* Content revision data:
☆ ☆ ☆

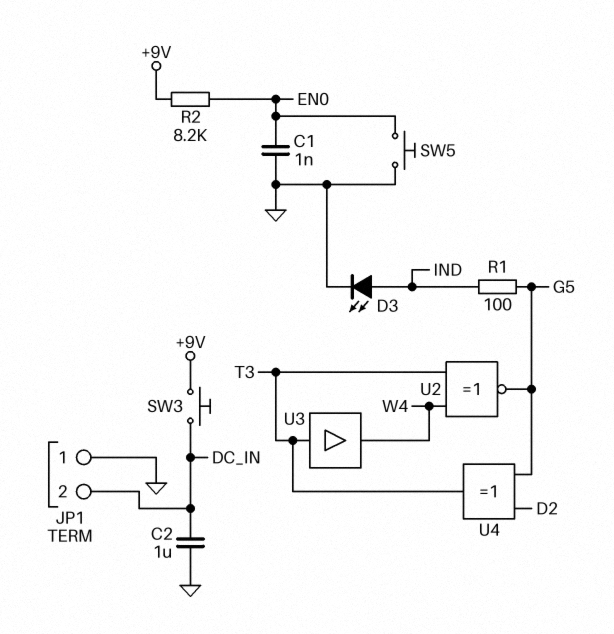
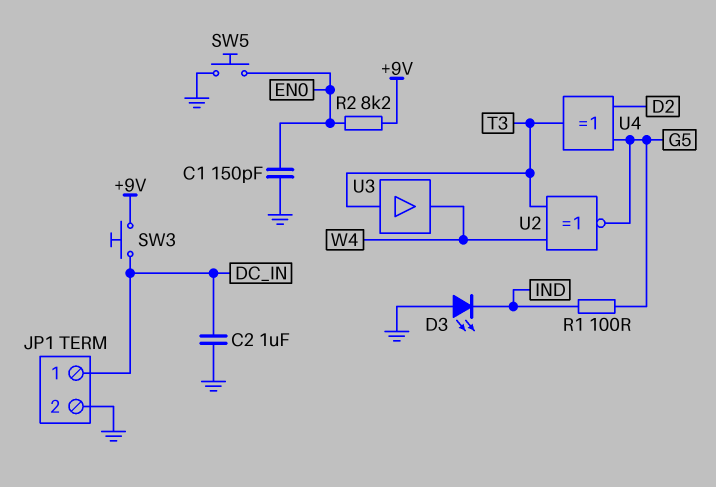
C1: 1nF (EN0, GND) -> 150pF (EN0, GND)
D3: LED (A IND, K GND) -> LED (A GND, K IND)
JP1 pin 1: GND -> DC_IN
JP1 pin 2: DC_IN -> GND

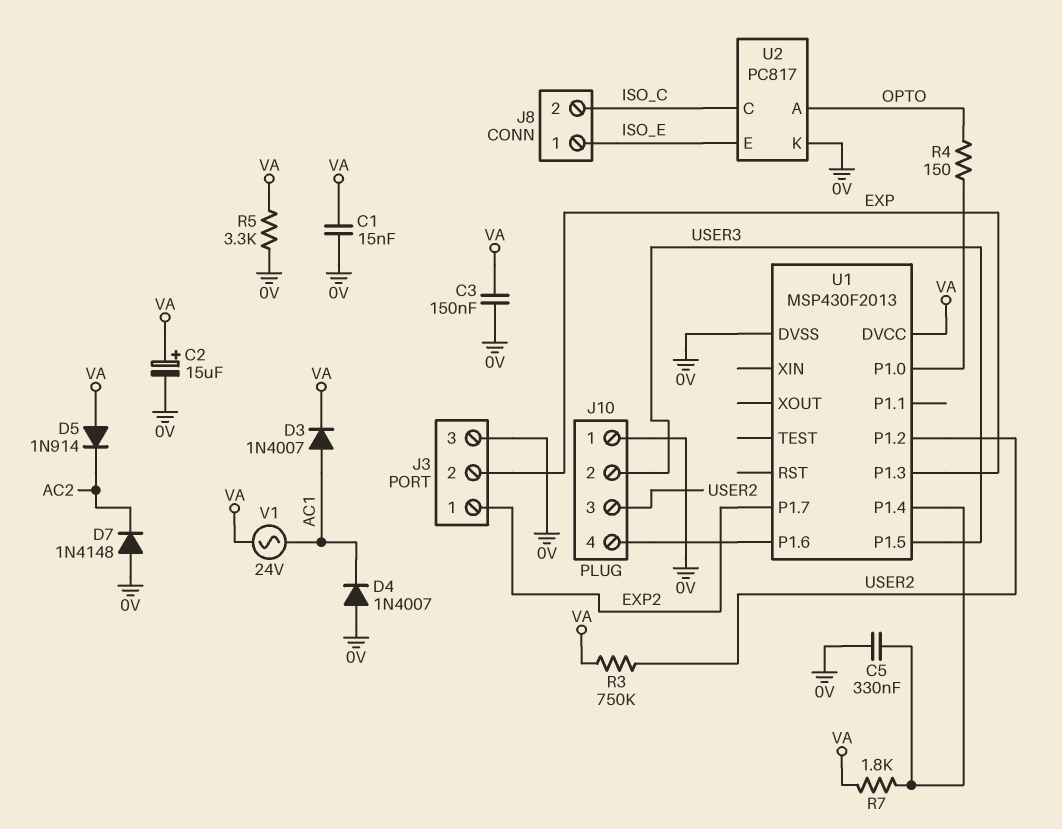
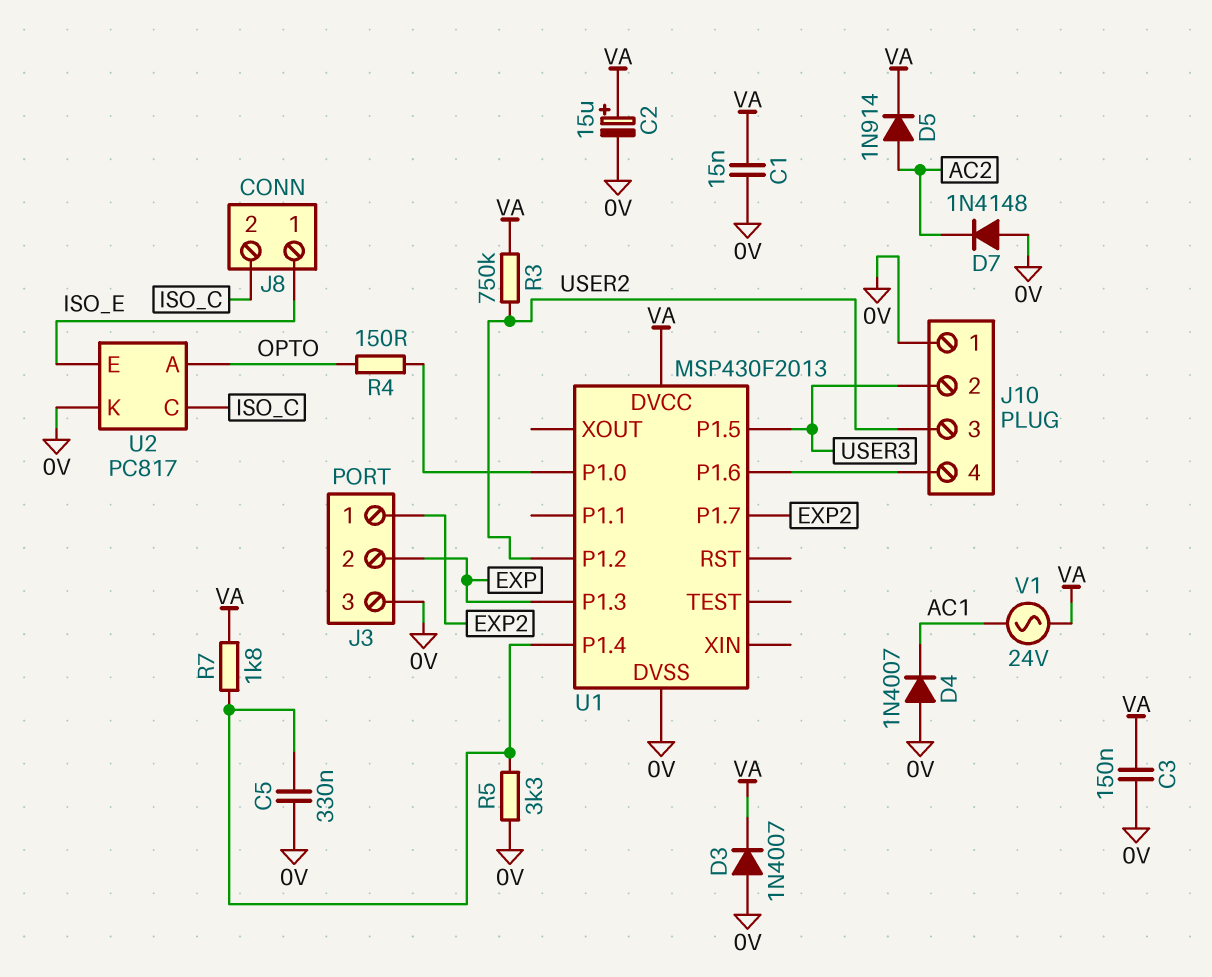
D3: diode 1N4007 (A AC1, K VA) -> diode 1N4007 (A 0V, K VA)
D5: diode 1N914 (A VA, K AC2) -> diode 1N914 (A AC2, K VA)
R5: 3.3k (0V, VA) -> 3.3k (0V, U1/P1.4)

☆ ☆ ☆

* What needs to be done:
None of the pictures belong in the copy; transcribe the rest of the data exactly.

* Written solution:
C1: 1nF (EN0, GND) -> 150pF (EN0, GND)
D3: LED (A IND, K GND) -> LED (A GND, K IND)
JP1 pin 1: GND -> DC_IN
JP1 pin 2: DC_IN -> GND

D3: diode 1N4007 (A AC1, K VA) -> diode 1N4007 (A 0V, K VA)
D5: diode 1N914 (A VA, K AC2) -> diode 1N914 (A AC2, K VA)
R5: 3.3k (0V, VA) -> 3.3k (0V, U1/P1.4)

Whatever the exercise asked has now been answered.